═════ Exercise data
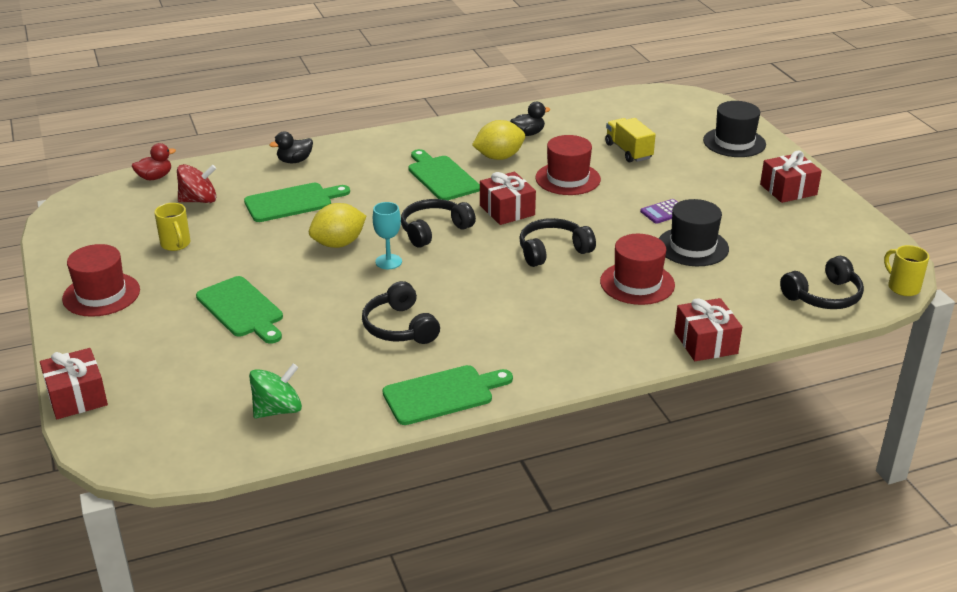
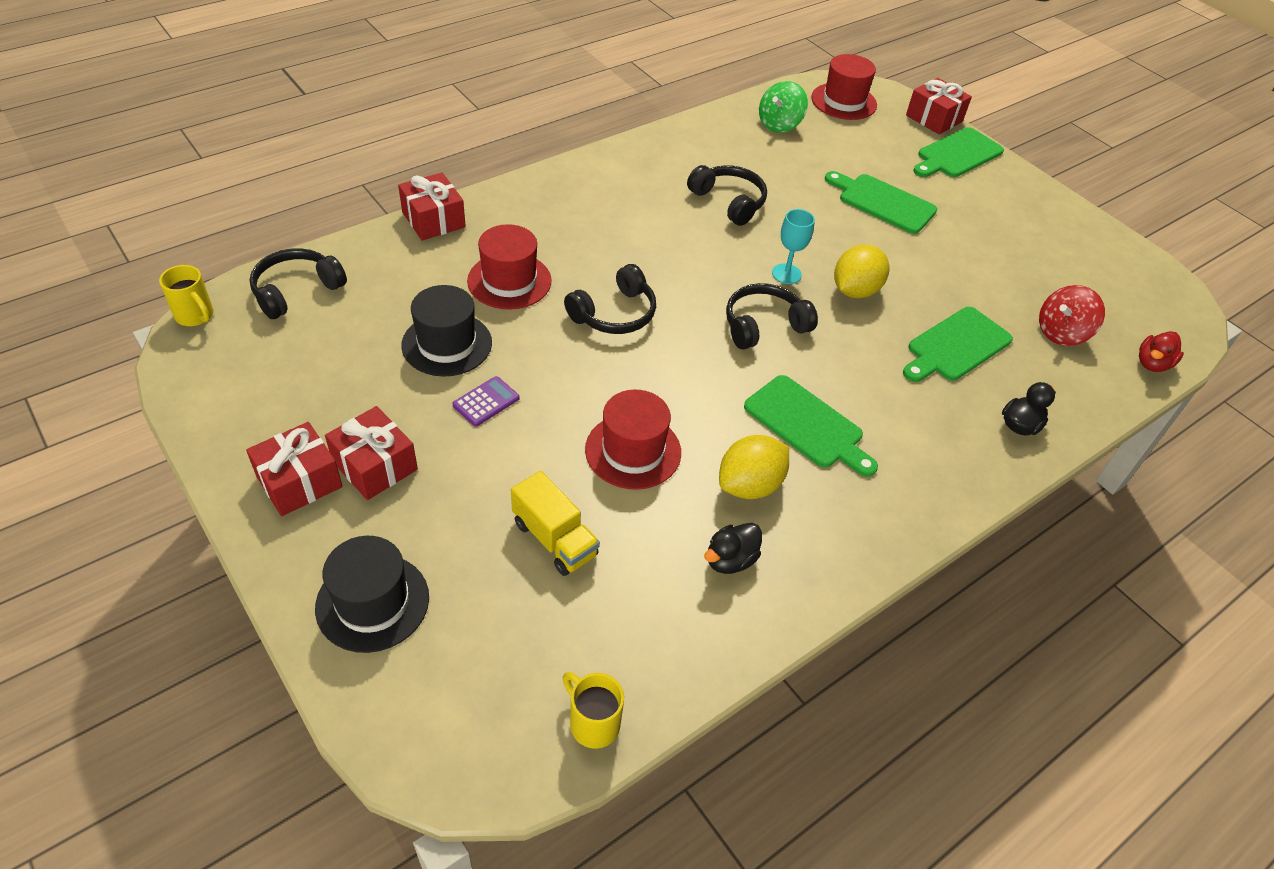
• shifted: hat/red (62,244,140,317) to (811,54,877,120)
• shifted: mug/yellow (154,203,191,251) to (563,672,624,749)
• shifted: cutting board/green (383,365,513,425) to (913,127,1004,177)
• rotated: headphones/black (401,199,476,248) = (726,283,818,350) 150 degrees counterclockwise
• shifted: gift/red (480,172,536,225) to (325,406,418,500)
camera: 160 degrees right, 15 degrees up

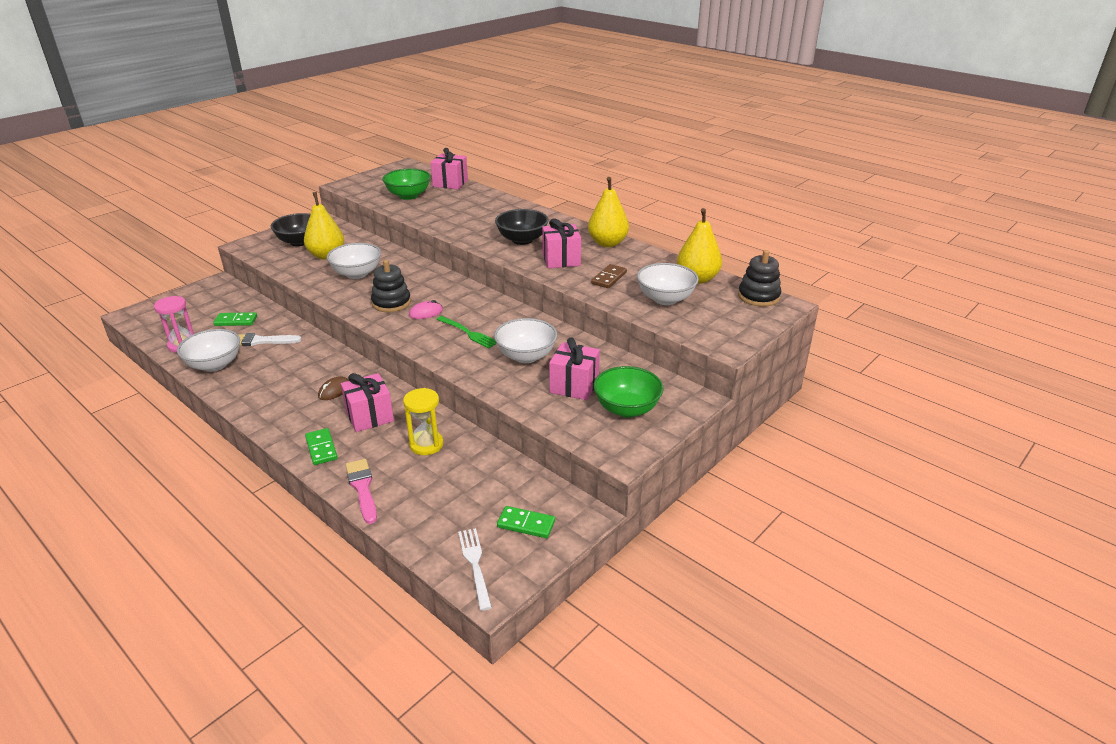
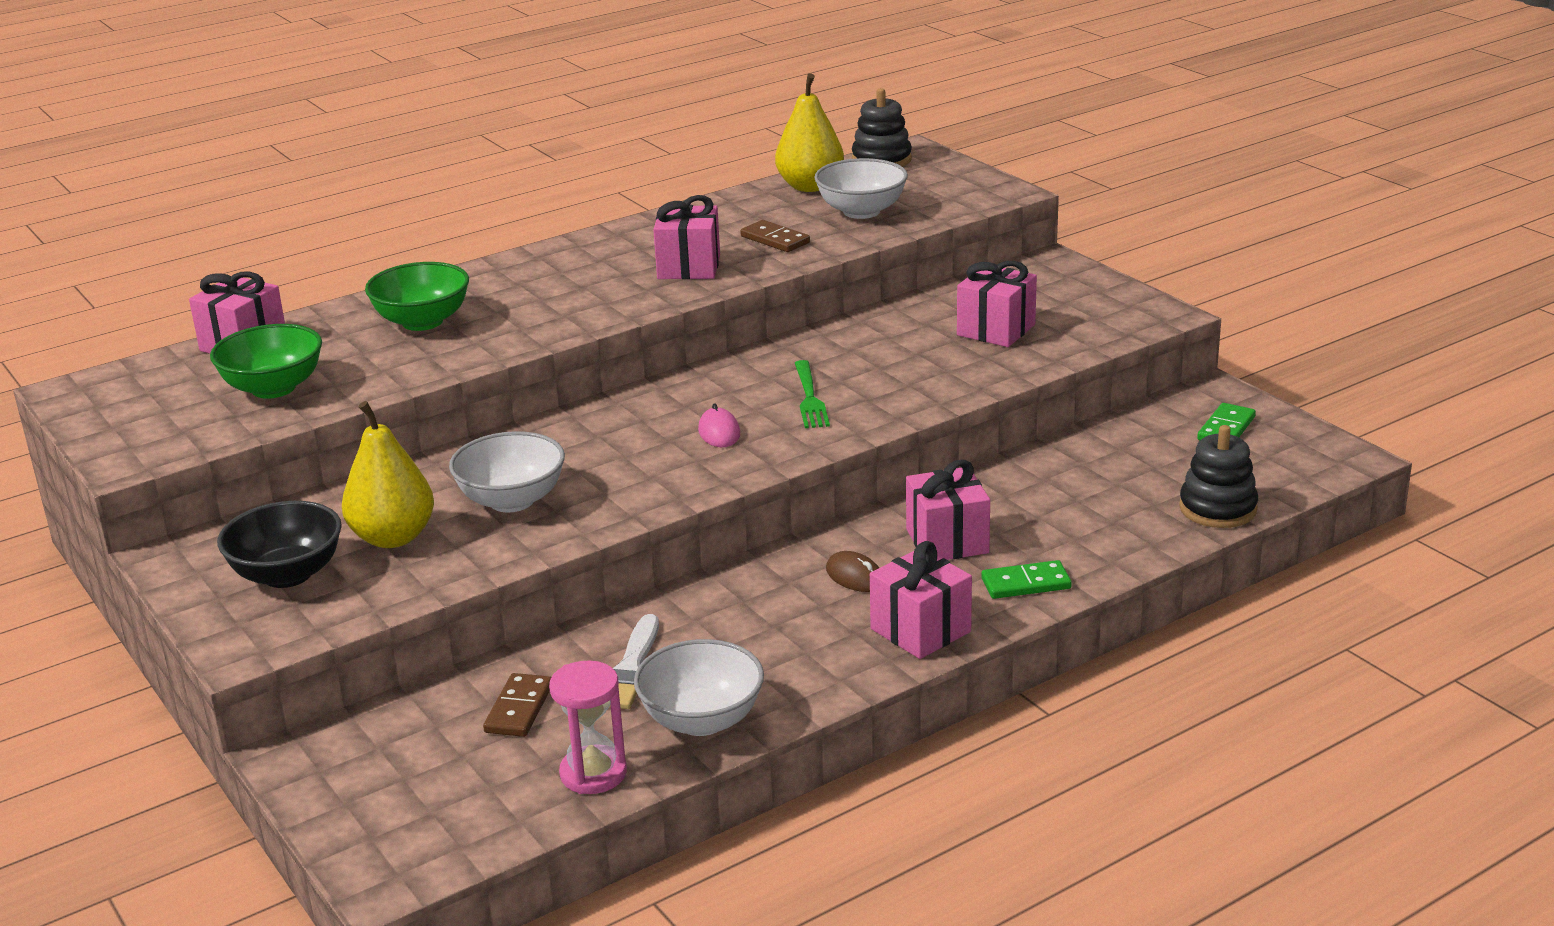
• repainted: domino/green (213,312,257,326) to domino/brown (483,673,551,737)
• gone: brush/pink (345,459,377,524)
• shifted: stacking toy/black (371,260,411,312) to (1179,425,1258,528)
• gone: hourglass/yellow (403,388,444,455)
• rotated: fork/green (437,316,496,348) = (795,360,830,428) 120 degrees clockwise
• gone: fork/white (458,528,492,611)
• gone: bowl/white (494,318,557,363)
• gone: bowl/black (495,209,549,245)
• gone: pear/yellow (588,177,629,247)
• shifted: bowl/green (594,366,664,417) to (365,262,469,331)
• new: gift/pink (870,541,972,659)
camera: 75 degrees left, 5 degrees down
══════════
═════ Exercise data
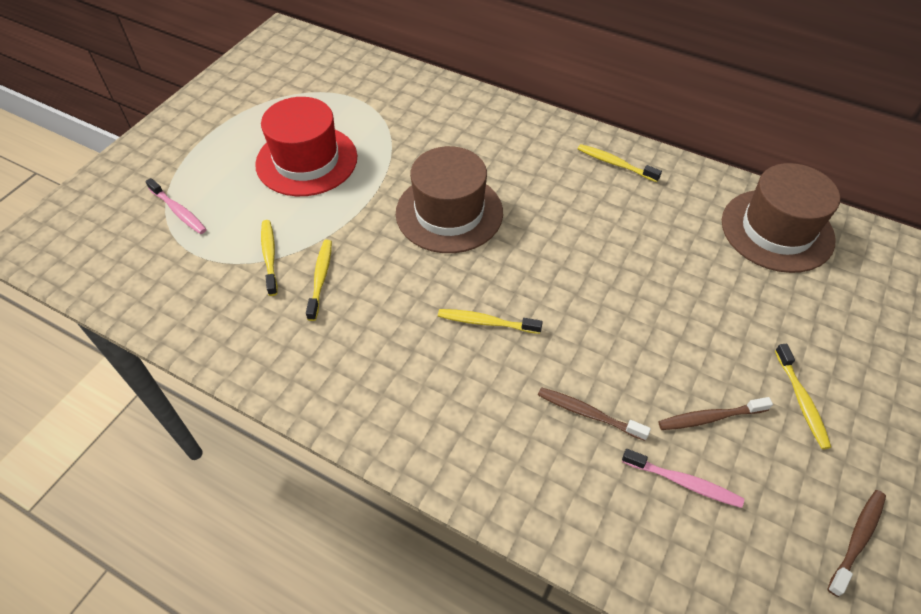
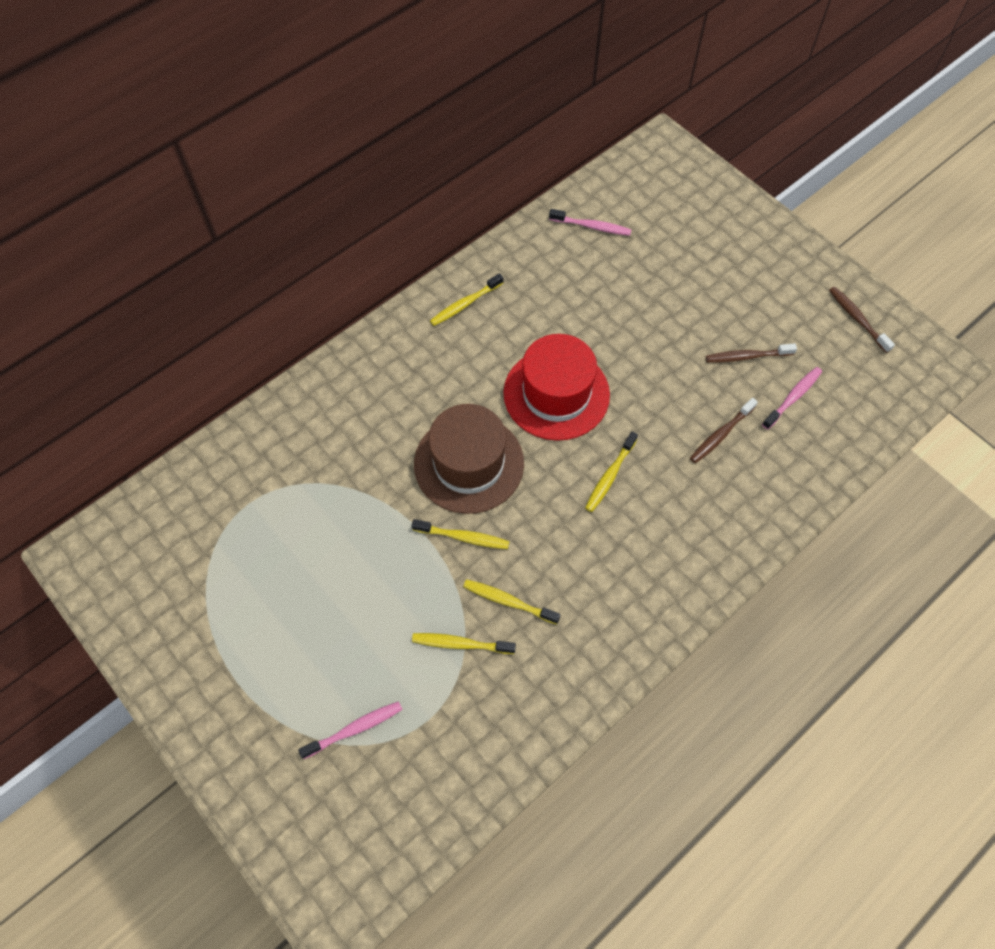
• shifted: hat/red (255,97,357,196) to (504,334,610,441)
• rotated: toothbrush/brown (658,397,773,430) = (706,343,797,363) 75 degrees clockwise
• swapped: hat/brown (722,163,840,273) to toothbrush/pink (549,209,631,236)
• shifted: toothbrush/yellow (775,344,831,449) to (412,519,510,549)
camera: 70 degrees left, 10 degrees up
══════════
In the listing above, start at the line with "(62,244,140,317) to (811,54,877,120)", go on through the line with "(383,365,513,425) to (913,127,1004,177)", and copy each of those lines exactly; leave out all the rest.

Solution for this exercise:
• shifted: hat/red (62,244,140,317) to (811,54,877,120)
• shifted: mug/yellow (154,203,191,251) to (563,672,624,749)
• shifted: cutting board/green (383,365,513,425) to (913,127,1004,177)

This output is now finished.